# [PROBLEM TO SOLVE]
What you return should be the lines of the data containing "truck", each in full.
━━━━━━━━━━━━━━━━━━━━━━━━━━━━━━
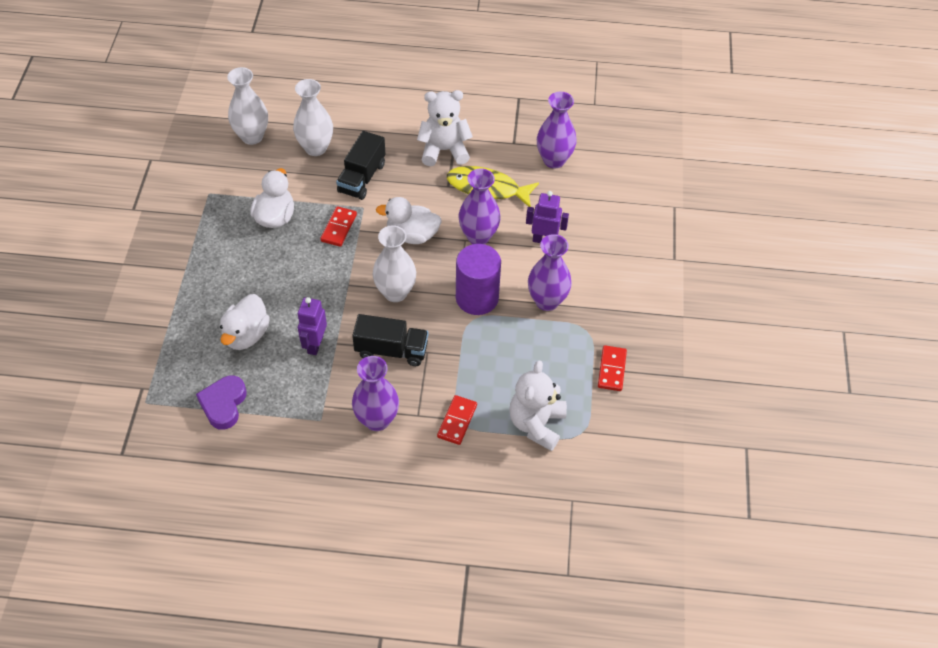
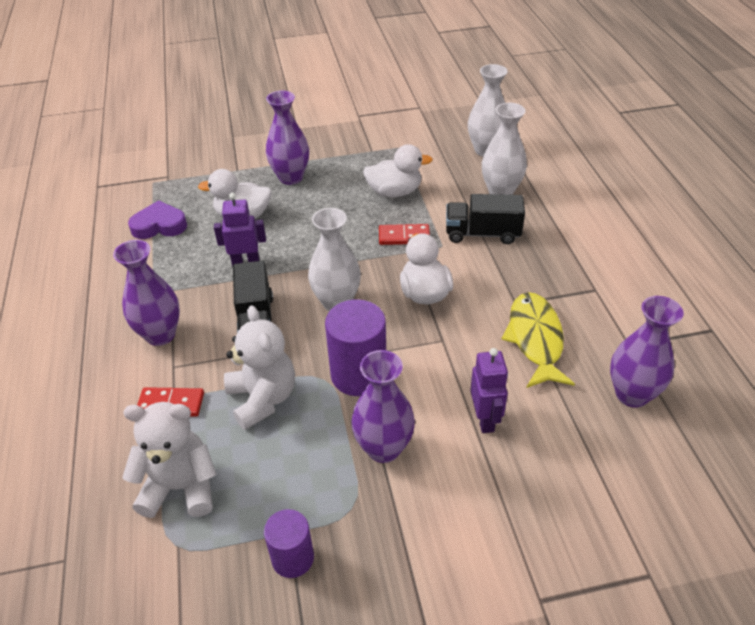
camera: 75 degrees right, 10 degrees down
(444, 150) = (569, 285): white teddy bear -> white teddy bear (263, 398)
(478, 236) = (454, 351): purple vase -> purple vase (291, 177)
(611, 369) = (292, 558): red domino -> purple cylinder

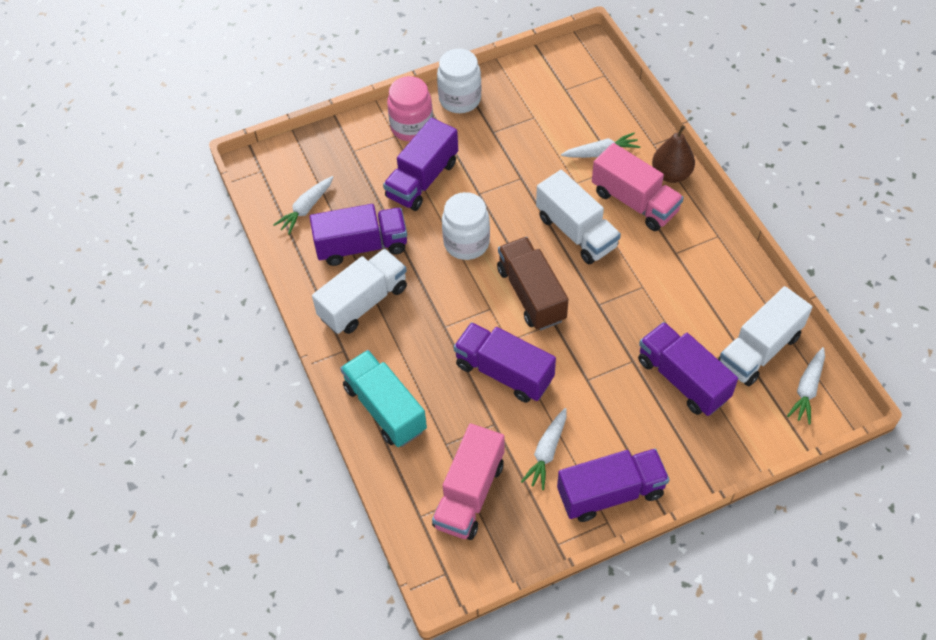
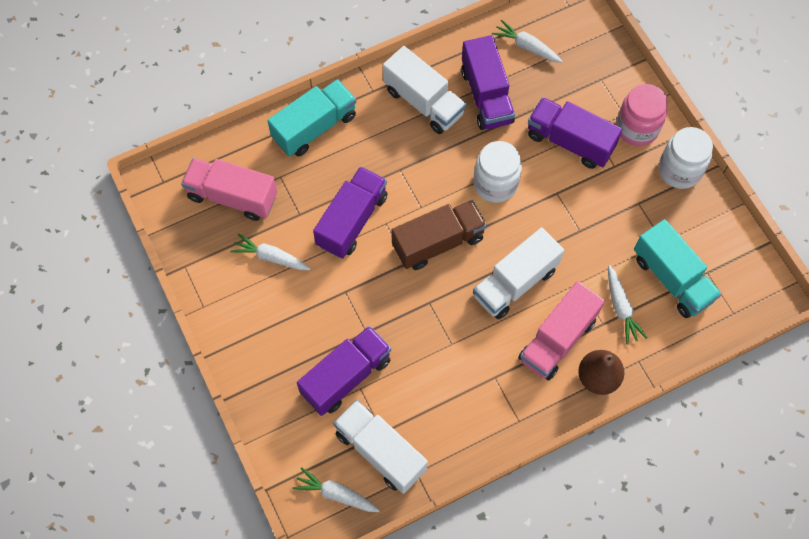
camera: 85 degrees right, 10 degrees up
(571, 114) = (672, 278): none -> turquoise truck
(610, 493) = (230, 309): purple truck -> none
━━━━━━━━━━━━━━━━━━━━━━━━━━━━━━
# [TASK OUTPUT]
(571, 114) = (672, 278): none -> turquoise truck
(610, 493) = (230, 309): purple truck -> none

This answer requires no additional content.